_How to complete this task_: Would you return, word for word, the lines of the data below from the line with "camera: 20 degrees left, 0 degrees up" through the line with "none -> pink strawberry [392,488,448,545]", and no others?

_Provided data_:
────────────────────
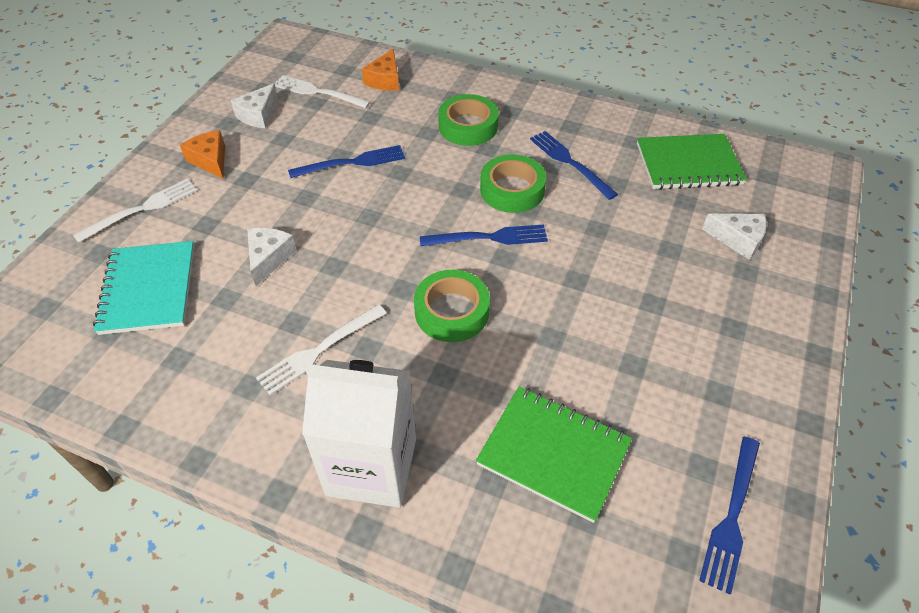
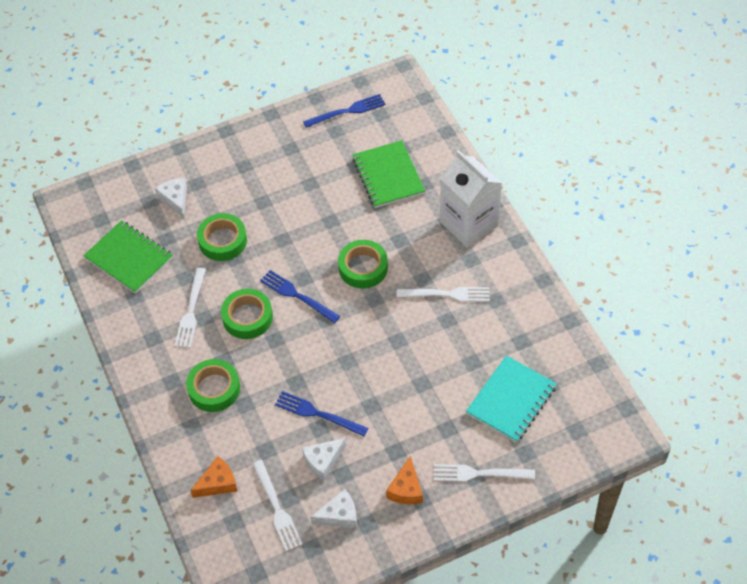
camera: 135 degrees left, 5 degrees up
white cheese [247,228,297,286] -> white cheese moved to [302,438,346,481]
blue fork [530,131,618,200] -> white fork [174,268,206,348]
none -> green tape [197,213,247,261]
────────────────────
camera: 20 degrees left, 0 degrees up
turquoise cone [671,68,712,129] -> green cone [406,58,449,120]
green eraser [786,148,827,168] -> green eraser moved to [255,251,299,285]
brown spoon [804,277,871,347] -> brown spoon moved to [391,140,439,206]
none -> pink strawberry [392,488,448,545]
────────────────────
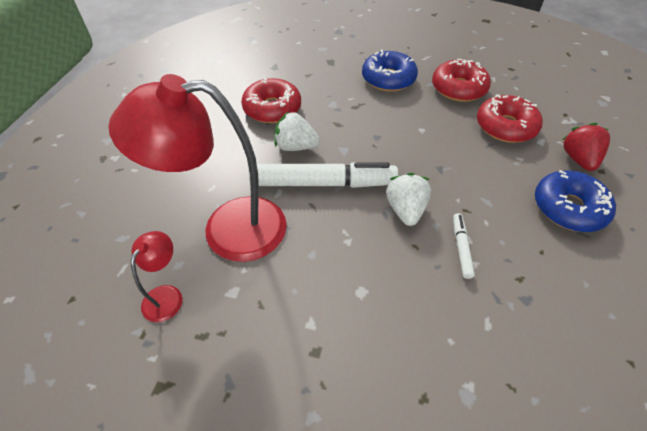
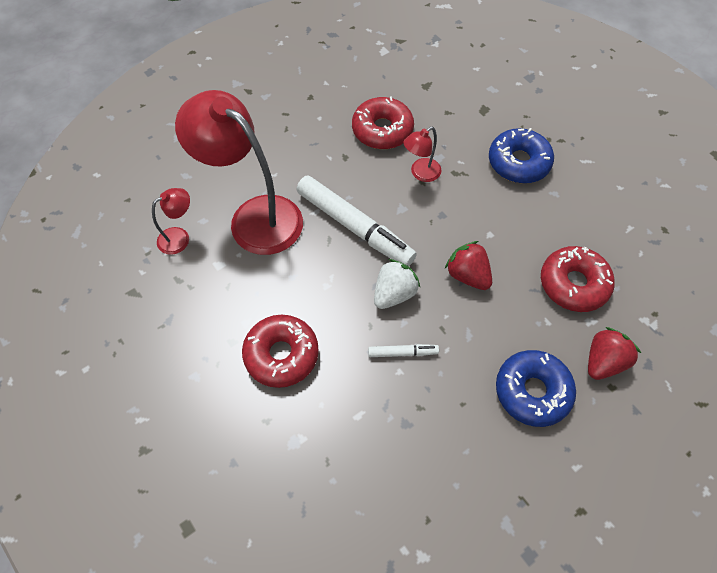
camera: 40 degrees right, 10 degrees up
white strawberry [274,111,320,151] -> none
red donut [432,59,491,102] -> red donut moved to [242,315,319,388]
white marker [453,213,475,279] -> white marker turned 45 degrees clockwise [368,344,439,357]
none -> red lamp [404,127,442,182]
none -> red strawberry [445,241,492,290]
────────────────────
_Result of this exercise_:
camera: 20 degrees left, 0 degrees up
turquoise cone [671,68,712,129] -> green cone [406,58,449,120]
green eraser [786,148,827,168] -> green eraser moved to [255,251,299,285]
brown spoon [804,277,871,347] -> brown spoon moved to [391,140,439,206]
none -> pink strawberry [392,488,448,545]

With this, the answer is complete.